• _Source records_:

▼▼▼

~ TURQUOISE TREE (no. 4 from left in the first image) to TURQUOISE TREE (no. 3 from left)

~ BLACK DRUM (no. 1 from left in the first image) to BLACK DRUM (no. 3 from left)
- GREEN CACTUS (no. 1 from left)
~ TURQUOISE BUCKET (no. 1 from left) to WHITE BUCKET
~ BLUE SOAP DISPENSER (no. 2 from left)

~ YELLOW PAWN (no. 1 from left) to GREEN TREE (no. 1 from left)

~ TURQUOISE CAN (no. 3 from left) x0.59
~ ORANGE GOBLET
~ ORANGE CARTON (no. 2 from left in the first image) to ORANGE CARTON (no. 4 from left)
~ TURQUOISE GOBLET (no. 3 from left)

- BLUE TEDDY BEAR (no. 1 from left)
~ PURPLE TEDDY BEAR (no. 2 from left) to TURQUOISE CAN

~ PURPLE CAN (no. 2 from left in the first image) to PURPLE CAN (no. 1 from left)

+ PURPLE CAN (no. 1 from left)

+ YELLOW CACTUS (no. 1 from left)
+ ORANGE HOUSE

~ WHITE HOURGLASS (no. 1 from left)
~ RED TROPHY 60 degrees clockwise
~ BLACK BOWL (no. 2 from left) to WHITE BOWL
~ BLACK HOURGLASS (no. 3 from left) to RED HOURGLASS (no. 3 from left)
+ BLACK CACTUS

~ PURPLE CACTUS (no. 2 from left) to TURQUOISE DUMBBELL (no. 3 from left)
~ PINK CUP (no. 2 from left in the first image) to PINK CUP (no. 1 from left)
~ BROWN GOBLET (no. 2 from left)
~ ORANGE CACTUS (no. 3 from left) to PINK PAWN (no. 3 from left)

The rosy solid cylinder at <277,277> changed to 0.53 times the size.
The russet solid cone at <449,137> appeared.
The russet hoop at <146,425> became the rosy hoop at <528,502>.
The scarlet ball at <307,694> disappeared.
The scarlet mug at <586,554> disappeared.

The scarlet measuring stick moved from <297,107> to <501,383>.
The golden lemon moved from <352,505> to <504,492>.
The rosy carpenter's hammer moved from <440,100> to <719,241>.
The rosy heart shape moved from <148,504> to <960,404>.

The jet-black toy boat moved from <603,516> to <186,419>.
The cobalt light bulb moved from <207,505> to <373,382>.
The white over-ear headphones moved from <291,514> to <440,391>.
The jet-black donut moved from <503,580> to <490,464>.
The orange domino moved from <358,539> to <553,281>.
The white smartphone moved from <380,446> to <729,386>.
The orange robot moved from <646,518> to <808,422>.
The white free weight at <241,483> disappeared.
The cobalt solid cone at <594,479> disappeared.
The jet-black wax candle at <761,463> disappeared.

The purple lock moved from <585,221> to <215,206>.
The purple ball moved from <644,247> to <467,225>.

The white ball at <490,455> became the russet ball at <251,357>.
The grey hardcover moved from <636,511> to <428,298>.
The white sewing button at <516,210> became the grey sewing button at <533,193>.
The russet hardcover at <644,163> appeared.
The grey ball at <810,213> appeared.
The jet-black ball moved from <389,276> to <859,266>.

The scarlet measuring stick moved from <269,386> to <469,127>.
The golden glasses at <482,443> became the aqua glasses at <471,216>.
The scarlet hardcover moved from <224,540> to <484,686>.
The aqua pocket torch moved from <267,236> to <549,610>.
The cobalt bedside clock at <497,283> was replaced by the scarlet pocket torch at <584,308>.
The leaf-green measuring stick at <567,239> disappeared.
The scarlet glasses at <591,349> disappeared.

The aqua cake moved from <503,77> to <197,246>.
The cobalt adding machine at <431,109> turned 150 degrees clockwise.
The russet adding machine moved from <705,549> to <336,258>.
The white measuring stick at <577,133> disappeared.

▲▲▲

• _Required action_: In the data above, find the line with "The cobalt solid" and the line with "The purple ball". Retype both, plus every line between them, exactly.

• _Solution to this exercise_:
The cobalt solid cone at <594,479> disappeared.
The jet-black wax candle at <761,463> disappeared.

The purple lock moved from <585,221> to <215,206>.
The purple ball moved from <644,247> to <467,225>.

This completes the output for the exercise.